Problem statement:
Please return the listing exactly as it stands, skipping any pictures.
---------- Data below
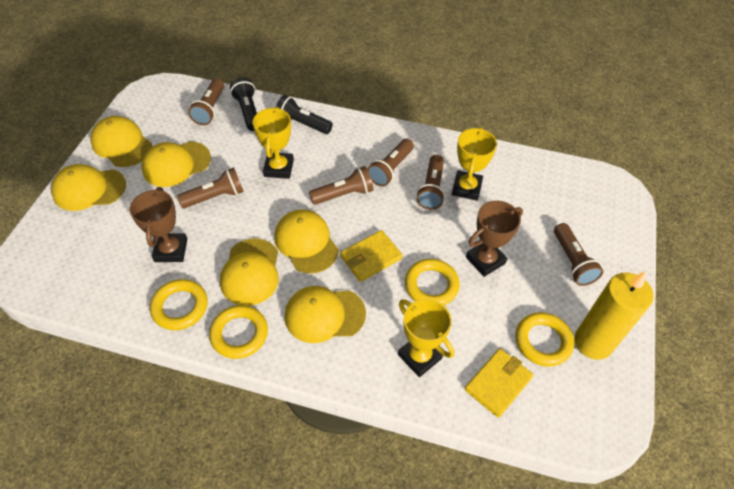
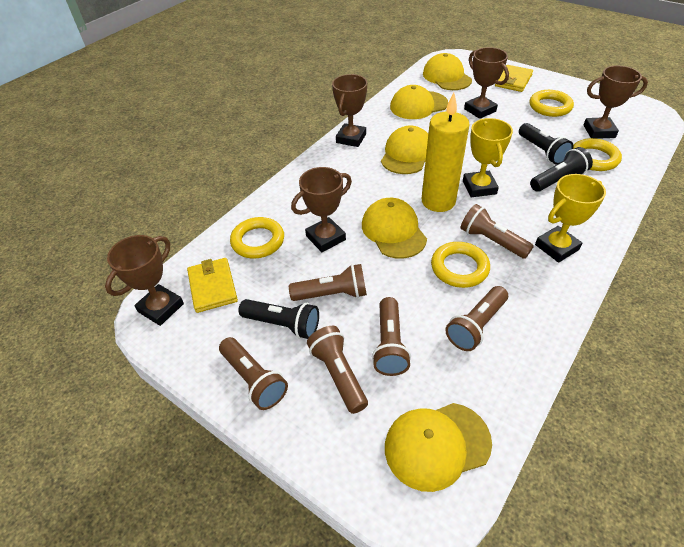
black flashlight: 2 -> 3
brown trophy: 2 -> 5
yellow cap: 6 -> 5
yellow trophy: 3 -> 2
--------------------
Exercise output:
black flashlight: 2 -> 3
brown trophy: 2 -> 5
yellow cap: 6 -> 5
yellow trophy: 3 -> 2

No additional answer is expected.